[Opening Task material section]

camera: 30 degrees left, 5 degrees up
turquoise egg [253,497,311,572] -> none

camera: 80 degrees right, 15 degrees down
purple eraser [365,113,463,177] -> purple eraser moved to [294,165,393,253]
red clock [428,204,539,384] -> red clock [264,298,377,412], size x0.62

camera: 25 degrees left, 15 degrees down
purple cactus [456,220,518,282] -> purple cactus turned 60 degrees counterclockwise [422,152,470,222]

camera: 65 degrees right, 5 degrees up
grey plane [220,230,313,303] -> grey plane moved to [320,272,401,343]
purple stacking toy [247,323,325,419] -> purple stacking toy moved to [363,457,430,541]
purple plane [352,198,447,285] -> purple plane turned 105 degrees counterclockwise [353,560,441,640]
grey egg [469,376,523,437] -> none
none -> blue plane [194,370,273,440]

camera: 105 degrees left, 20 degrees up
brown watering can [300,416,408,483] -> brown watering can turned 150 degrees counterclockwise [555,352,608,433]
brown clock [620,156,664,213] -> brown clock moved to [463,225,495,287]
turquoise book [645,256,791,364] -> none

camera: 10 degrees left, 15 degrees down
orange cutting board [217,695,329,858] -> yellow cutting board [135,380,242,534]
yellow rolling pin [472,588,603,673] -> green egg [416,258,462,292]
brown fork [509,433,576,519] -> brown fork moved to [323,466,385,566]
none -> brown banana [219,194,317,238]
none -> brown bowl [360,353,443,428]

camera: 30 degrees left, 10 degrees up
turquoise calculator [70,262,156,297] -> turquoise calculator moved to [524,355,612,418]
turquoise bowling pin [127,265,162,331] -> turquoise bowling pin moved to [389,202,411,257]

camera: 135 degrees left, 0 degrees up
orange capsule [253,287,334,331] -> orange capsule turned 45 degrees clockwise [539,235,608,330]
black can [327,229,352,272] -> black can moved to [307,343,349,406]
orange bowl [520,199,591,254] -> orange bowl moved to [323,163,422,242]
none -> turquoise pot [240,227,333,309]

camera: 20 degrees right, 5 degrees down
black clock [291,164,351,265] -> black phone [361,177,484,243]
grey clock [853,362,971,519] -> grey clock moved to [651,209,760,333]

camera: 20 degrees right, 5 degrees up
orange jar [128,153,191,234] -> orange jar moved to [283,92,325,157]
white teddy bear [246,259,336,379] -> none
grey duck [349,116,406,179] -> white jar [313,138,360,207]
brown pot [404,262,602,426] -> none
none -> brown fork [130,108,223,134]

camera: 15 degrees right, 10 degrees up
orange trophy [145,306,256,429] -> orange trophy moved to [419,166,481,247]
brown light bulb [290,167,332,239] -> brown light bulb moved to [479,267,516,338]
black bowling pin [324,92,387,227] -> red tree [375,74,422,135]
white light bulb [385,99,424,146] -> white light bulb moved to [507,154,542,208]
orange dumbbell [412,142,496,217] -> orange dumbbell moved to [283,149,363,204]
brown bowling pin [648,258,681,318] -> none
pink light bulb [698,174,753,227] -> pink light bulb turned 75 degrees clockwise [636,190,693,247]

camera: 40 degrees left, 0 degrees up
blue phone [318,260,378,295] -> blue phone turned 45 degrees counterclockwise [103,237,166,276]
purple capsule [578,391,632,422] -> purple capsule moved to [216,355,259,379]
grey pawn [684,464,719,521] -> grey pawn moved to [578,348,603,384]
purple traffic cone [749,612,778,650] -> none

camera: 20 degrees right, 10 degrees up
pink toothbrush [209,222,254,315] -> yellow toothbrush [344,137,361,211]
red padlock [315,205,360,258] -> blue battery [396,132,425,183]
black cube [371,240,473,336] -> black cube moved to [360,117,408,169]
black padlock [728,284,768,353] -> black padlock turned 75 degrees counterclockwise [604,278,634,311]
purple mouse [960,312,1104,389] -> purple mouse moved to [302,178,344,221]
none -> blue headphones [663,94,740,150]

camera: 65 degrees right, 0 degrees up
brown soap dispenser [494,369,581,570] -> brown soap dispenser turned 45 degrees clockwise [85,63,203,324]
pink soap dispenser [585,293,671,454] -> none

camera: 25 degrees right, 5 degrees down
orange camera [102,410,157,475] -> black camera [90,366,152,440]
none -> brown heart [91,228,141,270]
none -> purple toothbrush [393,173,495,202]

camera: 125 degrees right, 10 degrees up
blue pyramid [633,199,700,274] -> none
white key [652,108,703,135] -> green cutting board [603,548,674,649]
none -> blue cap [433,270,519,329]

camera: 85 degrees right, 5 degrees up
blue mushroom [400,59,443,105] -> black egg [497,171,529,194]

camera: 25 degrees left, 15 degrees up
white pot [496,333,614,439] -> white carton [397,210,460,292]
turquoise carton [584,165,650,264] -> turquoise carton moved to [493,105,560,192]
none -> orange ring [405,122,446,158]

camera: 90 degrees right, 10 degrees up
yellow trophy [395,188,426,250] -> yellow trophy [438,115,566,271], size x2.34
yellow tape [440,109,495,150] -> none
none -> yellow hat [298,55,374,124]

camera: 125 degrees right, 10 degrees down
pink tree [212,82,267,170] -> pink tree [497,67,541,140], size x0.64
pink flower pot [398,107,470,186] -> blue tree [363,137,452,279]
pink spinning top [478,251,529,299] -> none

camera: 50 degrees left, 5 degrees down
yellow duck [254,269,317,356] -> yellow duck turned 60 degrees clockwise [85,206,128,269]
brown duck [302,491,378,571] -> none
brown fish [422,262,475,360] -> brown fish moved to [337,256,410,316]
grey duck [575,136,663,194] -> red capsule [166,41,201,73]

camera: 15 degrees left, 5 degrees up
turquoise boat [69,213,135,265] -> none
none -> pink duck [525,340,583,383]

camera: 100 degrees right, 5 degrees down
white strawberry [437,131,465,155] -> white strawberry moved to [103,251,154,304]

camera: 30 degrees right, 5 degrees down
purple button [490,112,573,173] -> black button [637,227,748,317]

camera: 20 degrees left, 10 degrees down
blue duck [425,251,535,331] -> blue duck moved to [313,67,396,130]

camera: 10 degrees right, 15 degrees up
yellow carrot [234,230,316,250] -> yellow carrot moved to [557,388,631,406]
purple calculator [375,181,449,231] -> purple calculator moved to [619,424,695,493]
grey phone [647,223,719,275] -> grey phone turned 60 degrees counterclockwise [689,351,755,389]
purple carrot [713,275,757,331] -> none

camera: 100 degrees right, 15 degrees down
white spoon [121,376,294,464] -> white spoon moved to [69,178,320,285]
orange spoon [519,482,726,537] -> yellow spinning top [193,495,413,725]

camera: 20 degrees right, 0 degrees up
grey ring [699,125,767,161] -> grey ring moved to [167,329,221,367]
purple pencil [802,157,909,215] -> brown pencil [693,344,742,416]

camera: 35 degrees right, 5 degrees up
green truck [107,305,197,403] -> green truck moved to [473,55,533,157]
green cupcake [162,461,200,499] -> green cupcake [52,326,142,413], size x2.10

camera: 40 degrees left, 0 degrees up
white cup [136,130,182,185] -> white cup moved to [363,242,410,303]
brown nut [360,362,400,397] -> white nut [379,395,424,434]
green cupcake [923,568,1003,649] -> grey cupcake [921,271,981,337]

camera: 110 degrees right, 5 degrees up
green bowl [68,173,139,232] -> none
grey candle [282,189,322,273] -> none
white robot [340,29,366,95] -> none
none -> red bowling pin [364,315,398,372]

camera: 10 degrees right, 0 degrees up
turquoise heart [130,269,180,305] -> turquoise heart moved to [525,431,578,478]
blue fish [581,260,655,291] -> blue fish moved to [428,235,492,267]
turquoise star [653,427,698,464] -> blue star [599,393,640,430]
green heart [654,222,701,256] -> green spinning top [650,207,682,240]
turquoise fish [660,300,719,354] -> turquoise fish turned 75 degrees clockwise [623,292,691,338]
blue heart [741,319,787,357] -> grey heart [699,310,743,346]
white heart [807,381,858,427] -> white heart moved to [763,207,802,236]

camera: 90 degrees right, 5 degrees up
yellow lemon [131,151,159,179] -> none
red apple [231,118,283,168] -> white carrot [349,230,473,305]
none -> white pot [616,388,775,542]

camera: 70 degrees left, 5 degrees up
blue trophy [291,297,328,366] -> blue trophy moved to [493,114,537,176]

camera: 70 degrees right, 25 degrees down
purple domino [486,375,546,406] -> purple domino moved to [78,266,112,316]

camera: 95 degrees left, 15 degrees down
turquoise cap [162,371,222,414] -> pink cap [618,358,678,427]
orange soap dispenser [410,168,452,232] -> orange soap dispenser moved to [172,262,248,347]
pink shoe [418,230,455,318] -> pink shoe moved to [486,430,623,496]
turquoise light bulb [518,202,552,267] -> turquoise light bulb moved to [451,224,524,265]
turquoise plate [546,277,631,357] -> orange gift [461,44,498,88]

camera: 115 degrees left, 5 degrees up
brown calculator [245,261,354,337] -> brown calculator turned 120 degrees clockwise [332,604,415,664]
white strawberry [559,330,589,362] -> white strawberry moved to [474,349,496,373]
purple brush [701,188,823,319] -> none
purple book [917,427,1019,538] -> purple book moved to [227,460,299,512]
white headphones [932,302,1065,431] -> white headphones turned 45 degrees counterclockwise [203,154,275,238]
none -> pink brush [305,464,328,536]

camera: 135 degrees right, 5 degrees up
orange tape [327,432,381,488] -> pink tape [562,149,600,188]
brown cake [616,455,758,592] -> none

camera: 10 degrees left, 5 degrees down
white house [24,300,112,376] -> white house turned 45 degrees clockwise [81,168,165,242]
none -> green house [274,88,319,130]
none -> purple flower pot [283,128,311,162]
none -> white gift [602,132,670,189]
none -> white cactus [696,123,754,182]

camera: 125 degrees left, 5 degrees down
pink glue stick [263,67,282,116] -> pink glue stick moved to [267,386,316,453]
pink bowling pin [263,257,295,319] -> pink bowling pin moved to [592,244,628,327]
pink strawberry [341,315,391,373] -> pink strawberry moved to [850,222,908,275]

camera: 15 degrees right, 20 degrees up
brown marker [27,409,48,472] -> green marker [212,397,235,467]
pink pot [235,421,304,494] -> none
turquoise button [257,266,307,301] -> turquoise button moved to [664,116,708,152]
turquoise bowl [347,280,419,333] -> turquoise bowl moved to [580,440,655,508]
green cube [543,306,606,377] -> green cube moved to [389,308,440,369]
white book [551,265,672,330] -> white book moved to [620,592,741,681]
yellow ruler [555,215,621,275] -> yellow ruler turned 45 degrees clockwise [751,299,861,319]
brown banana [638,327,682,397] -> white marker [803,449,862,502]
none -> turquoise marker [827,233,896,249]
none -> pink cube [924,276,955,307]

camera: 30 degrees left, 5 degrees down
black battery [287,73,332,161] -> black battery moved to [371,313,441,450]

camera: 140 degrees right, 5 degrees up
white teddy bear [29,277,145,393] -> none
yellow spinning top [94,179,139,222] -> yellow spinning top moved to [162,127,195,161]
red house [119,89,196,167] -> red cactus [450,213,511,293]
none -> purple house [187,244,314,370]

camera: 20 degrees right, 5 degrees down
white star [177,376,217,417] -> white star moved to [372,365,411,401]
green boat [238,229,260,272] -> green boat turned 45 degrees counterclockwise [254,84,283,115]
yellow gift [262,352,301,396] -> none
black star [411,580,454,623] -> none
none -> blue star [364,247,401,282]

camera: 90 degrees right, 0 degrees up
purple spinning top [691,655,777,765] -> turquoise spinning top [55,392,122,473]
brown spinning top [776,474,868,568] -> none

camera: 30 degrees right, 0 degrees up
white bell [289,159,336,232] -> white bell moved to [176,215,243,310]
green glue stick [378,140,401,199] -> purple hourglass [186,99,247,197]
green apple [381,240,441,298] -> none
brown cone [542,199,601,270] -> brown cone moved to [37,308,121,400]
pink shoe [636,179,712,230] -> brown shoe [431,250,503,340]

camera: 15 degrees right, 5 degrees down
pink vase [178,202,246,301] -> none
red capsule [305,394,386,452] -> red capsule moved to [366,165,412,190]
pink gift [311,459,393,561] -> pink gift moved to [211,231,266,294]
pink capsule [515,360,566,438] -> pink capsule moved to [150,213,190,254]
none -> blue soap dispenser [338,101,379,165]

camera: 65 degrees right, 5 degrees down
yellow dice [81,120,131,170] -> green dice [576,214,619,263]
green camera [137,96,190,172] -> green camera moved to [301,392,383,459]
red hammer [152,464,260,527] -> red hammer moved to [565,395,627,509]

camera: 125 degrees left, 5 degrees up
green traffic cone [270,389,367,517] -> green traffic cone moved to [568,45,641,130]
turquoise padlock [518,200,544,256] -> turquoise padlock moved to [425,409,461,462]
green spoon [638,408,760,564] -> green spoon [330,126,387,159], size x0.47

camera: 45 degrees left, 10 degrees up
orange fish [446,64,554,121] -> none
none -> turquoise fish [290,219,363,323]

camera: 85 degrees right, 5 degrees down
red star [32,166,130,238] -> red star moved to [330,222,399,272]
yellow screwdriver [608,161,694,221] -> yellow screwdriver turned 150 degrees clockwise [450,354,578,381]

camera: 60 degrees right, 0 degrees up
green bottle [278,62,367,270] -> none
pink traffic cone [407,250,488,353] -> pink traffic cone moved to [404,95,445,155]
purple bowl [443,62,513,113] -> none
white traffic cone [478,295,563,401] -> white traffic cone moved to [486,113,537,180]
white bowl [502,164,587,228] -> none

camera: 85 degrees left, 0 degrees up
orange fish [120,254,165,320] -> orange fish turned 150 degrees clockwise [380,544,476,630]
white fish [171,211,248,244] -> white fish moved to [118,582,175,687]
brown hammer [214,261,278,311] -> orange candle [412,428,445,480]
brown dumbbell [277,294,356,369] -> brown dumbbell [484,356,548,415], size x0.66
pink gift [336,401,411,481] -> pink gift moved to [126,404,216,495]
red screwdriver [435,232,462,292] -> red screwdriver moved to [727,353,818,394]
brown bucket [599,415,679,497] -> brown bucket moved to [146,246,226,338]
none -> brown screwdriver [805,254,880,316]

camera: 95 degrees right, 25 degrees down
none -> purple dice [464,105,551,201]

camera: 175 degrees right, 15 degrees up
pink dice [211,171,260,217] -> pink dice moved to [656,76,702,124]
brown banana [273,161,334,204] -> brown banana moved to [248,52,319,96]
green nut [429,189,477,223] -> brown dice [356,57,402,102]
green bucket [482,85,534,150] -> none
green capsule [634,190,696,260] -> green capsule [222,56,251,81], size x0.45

[Closing Task material section]

| Work item |
Print exactly the lines above, between the one holding "pink toothbrush [209,222,254,315]" and the one holding "none -> blue headphones [663,94,740,150]", inclusive, and nothing besides.

| Exercise answer |
pink toothbrush [209,222,254,315] -> yellow toothbrush [344,137,361,211]
red padlock [315,205,360,258] -> blue battery [396,132,425,183]
black cube [371,240,473,336] -> black cube moved to [360,117,408,169]
black padlock [728,284,768,353] -> black padlock turned 75 degrees counterclockwise [604,278,634,311]
purple mouse [960,312,1104,389] -> purple mouse moved to [302,178,344,221]
none -> blue headphones [663,94,740,150]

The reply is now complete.